Problem requirements ▸ Your answer should be a single number, the count of lines in the material with the string "pink".

Dataset entries ▸

--

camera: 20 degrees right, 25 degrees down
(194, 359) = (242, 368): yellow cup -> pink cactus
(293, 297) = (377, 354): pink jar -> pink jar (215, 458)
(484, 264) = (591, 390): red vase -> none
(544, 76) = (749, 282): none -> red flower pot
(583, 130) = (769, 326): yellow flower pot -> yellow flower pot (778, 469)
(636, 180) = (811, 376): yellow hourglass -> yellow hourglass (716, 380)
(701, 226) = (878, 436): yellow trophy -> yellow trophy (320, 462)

--

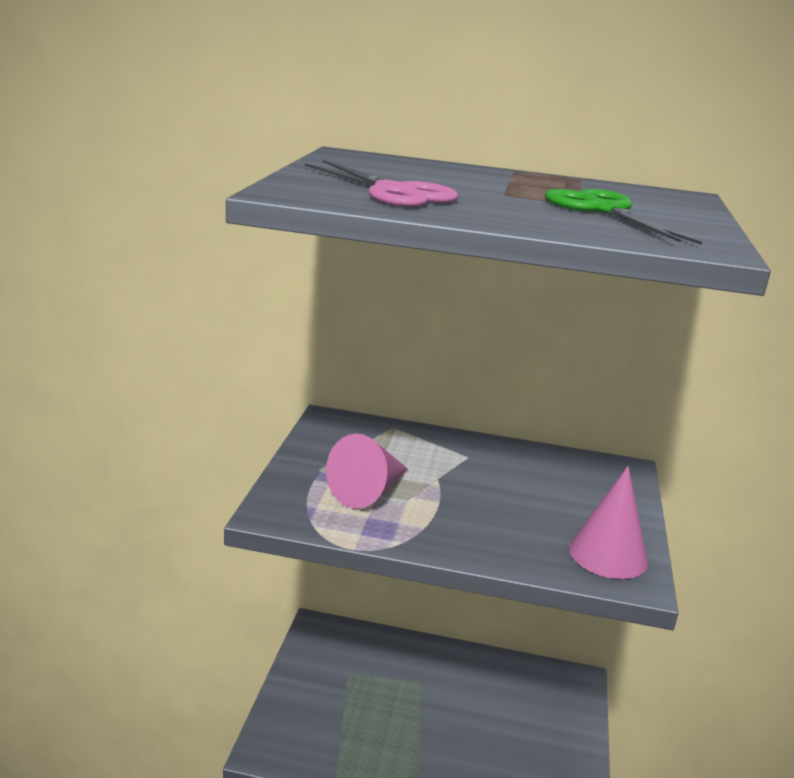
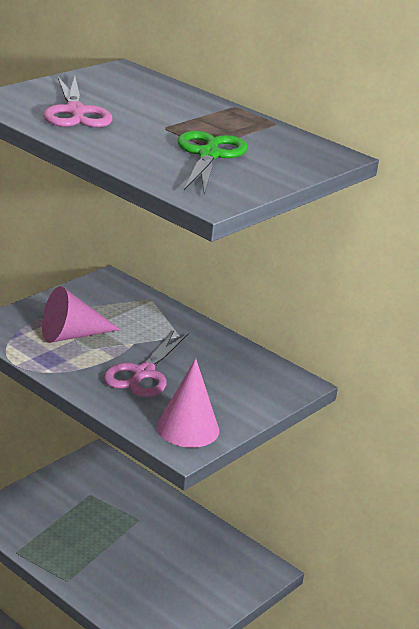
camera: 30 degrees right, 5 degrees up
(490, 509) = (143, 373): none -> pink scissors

--

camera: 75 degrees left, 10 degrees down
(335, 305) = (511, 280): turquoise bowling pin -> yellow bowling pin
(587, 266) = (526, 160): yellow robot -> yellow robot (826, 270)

--

Reply to the exercise ▸ 3